## [Object class coordinate lists]
▬▬▬▬▬▬

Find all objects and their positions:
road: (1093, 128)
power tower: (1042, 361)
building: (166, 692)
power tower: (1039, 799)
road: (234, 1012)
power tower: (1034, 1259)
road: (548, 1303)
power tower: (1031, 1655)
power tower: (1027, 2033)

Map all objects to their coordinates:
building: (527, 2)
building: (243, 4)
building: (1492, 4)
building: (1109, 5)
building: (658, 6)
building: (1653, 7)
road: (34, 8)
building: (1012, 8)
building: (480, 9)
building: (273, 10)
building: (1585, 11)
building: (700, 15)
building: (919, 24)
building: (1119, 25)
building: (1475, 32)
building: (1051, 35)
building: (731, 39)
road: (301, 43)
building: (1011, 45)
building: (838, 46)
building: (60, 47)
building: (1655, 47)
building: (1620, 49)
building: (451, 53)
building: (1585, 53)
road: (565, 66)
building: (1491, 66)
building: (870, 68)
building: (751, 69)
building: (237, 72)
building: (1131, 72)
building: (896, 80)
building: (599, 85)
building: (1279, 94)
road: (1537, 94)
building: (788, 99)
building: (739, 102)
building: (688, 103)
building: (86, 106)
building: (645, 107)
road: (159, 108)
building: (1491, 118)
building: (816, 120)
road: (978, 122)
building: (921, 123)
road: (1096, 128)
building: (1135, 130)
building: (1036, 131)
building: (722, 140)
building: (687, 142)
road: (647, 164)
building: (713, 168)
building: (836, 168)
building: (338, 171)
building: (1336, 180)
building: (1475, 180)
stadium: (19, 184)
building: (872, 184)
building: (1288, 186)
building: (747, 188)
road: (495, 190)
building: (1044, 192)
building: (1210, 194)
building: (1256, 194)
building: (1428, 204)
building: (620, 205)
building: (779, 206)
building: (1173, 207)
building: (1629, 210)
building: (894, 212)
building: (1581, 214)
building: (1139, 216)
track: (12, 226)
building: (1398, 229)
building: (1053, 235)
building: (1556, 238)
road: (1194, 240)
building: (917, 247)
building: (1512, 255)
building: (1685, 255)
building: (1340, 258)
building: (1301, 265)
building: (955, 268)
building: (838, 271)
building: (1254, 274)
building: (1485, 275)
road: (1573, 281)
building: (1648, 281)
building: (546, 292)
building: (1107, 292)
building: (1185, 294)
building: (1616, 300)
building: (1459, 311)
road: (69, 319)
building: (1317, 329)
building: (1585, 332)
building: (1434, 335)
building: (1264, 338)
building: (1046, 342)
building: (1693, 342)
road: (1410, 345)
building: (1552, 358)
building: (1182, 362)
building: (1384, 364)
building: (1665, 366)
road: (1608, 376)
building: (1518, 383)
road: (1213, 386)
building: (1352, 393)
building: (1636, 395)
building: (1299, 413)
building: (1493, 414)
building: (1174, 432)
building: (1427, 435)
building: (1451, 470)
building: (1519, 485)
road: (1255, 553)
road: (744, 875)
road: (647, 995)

▬▬▬▬▬▬

## [Action item]
The word "power" may appear in several lines of the data; copy every line where it does.

## [Exercise response]
power tower: (1042, 361)
power tower: (1039, 799)
power tower: (1034, 1259)
power tower: (1031, 1655)
power tower: (1027, 2033)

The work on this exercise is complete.